**Vorliegende Auflistung:**
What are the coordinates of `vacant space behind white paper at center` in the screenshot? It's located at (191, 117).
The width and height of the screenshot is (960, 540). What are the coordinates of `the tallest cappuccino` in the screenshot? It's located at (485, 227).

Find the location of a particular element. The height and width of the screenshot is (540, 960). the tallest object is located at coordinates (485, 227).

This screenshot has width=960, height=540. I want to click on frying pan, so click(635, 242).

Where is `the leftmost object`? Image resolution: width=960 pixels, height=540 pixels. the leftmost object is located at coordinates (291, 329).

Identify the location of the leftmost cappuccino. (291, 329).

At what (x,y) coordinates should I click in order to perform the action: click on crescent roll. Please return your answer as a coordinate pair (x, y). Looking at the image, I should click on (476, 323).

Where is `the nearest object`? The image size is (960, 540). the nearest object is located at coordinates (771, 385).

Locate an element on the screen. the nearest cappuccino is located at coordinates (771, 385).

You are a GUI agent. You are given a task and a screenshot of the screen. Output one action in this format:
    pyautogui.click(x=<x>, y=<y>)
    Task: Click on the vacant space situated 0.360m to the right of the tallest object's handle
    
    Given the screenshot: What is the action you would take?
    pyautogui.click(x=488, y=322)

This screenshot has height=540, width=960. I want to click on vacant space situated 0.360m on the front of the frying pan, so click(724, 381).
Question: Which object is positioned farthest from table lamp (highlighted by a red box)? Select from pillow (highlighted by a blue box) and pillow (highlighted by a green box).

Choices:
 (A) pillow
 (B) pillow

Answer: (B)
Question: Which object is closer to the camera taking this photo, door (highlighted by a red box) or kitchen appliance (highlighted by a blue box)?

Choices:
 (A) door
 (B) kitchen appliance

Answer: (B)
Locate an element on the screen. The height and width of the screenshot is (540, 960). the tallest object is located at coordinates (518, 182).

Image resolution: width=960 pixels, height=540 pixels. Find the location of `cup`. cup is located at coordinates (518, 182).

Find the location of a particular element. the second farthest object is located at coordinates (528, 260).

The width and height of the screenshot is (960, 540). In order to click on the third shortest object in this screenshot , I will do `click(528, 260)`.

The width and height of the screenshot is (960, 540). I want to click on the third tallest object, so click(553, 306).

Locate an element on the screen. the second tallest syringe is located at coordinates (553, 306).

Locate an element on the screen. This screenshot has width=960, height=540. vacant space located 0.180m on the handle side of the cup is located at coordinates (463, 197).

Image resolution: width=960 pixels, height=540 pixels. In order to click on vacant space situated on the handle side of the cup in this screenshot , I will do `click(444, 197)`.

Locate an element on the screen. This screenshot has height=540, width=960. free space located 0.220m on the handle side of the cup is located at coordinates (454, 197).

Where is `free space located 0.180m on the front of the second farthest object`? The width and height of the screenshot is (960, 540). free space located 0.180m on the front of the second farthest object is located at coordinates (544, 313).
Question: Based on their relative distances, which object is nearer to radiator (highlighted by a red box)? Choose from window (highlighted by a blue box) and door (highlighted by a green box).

**Ziel der Übung:** Überführen Sie die Zeilen der obigen Auflistung von der Zeile mit „You are a GUI“ bis einschließlich der Zeile mit „Find the location of a particular element. the second“ in eine Markdown-Tabelle mit den Spalten „Nr“ und „Zeile“. Leerzeilen lassen Sie dabei aus.

**Antwort zur Aufgabe:**
| Nr | Zeile |
|---|---|
| 1 | You are a GUI agent. You are given a task and a screenshot of the screen. Output one action in this format: |
| 2 |     pyautogui.click(x=<x>, y=<y>) |
| 3 |     Task: Click on the vacant space situated 0.360m to the right of the tallest object's handle |
| 4 |     Given the screenshot: What is the action you would take? |
| 5 |     pyautogui.click(x=488, y=322) |
| 6 | This screenshot has height=540, width=960. I want to click on vacant space situated 0.360m on the front of the frying pan, so click(724, 381). |
| 7 | Question: Which object is positioned farthest from table lamp (highlighted by a red box)? Select from pillow (highlighted by a blue box) and pillow (highlighted by a green box). |
| 8 | Choices: |
| 9 |  (A) pillow |
| 10 |  (B) pillow |
| 11 | Answer: (B) |
| 12 | Question: Which object is closer to the camera taking this photo, door (highlighted by a red box) or kitchen appliance (highlighted by a blue box)? |
| 13 | Choices: |
| 14 |  (A) door |
| 15 |  (B) kitchen appliance |
| 16 | Answer: (B) |
| 17 | Locate an element on the screen. The height and width of the screenshot is (540, 960). the tallest object is located at coordinates (518, 182). |
| 18 | Image resolution: width=960 pixels, height=540 pixels. Find the location of `cup`. cup is located at coordinates (518, 182). |
| 19 | Find the location of a particular element. the second farthest object is located at coordinates (528, 260). |